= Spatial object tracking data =
• • • • • • •
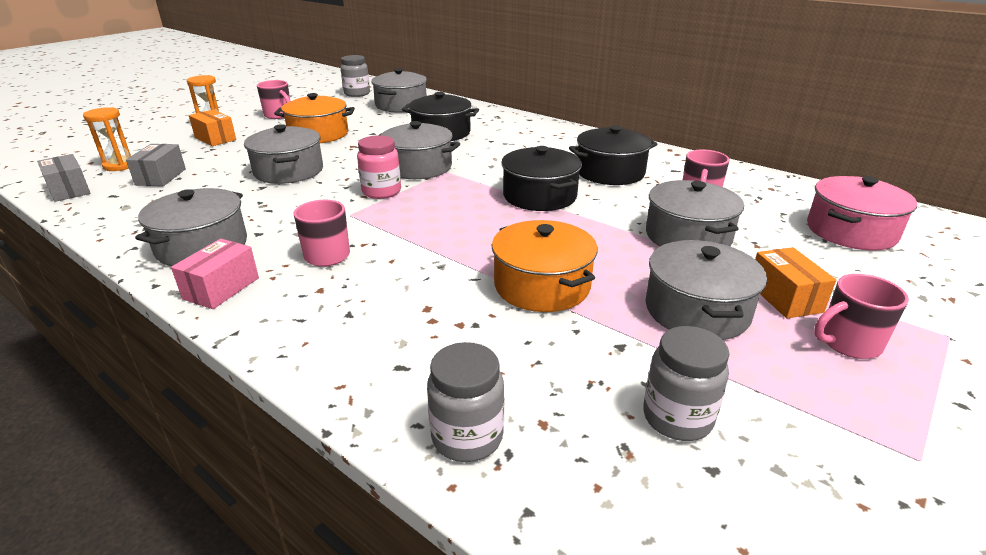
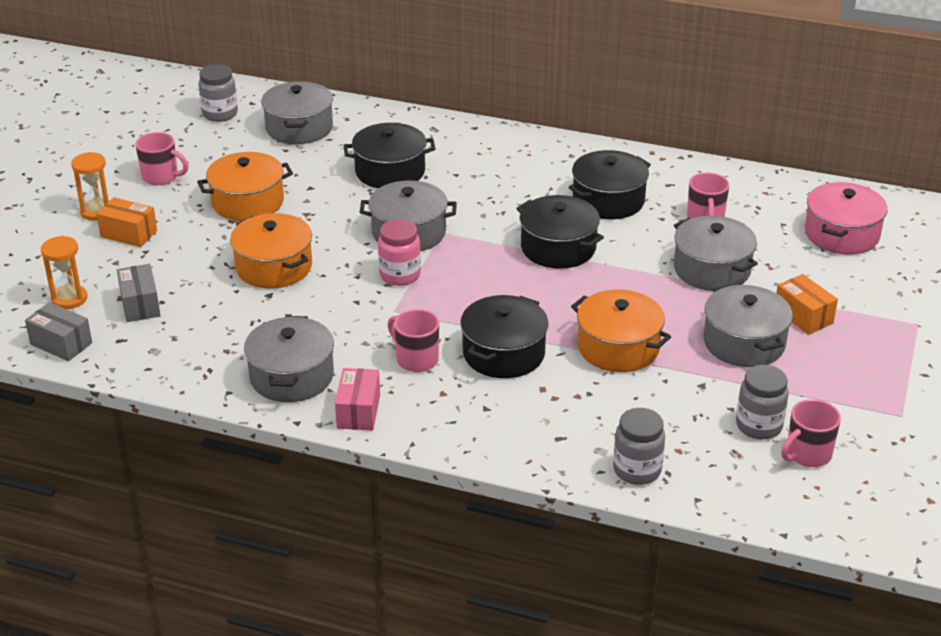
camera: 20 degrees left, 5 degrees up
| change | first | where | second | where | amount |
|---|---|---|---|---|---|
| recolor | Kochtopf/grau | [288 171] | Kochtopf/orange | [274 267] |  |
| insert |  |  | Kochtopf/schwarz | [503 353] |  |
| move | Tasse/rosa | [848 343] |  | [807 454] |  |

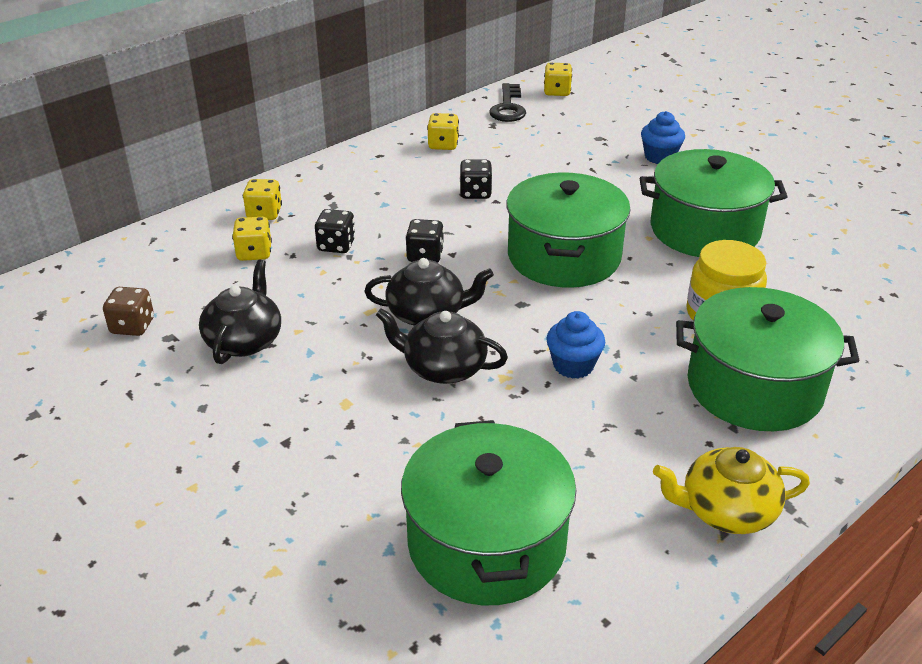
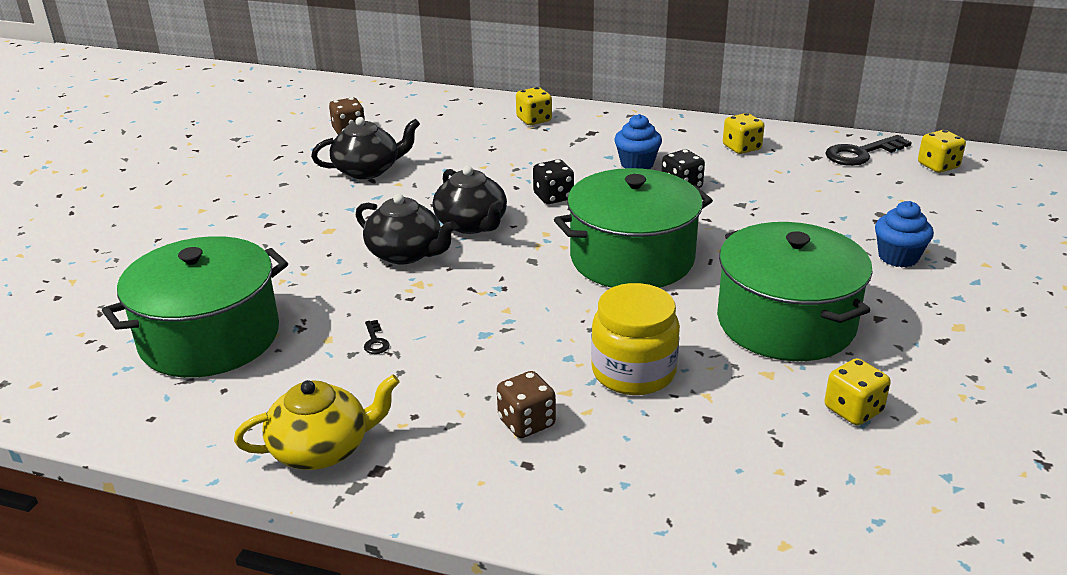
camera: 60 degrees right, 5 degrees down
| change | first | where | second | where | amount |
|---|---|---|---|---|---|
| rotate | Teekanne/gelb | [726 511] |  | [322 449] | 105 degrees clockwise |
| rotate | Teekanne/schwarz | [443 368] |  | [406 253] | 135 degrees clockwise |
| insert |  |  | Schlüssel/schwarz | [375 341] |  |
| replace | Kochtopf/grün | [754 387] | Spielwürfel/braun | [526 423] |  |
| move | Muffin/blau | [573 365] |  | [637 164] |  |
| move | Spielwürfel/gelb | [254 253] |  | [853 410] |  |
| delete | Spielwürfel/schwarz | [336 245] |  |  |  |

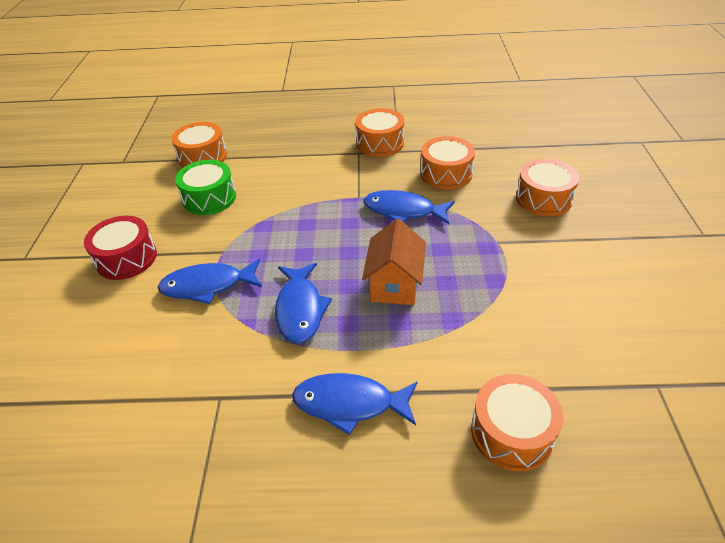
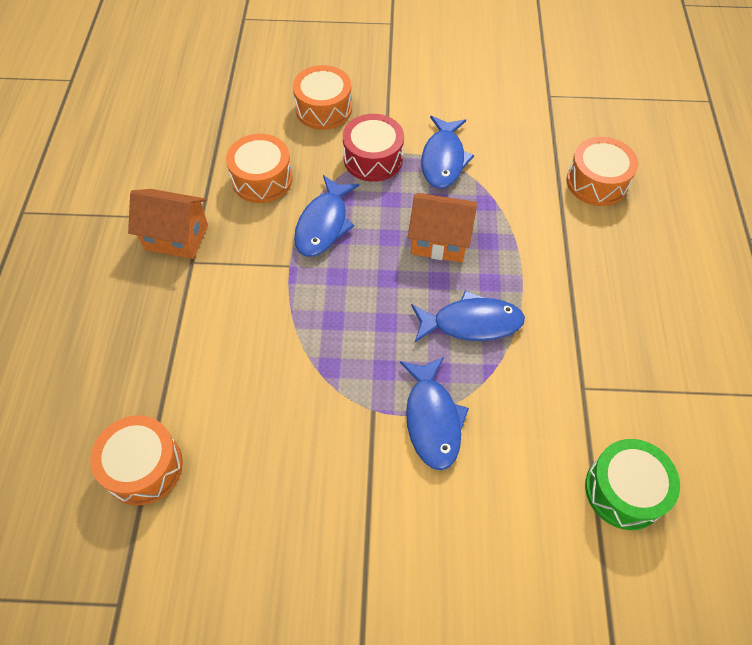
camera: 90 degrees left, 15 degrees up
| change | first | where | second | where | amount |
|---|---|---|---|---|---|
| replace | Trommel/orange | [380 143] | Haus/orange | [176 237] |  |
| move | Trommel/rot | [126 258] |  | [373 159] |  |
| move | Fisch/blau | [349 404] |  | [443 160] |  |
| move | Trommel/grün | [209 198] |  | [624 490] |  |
• • • • • • •
= INSTRUCTIONS FOR THE TASK =
After identifying the lines above that contain "move", copy each one.

= SOLUTION FOR THIS EXERCISE =
| move | Tasse/rosa | [848 343] |  | [807 454] |  |
| move | Muffin/blau | [573 365] |  | [637 164] |  |
| move | Spielwürfel/gelb | [254 253] |  | [853 410] |  |
| move | Trommel/rot | [126 258] |  | [373 159] |  |
| move | Fisch/blau | [349 404] |  | [443 160] |  |
| move | Trommel/grün | [209 198] |  | [624 490] |  |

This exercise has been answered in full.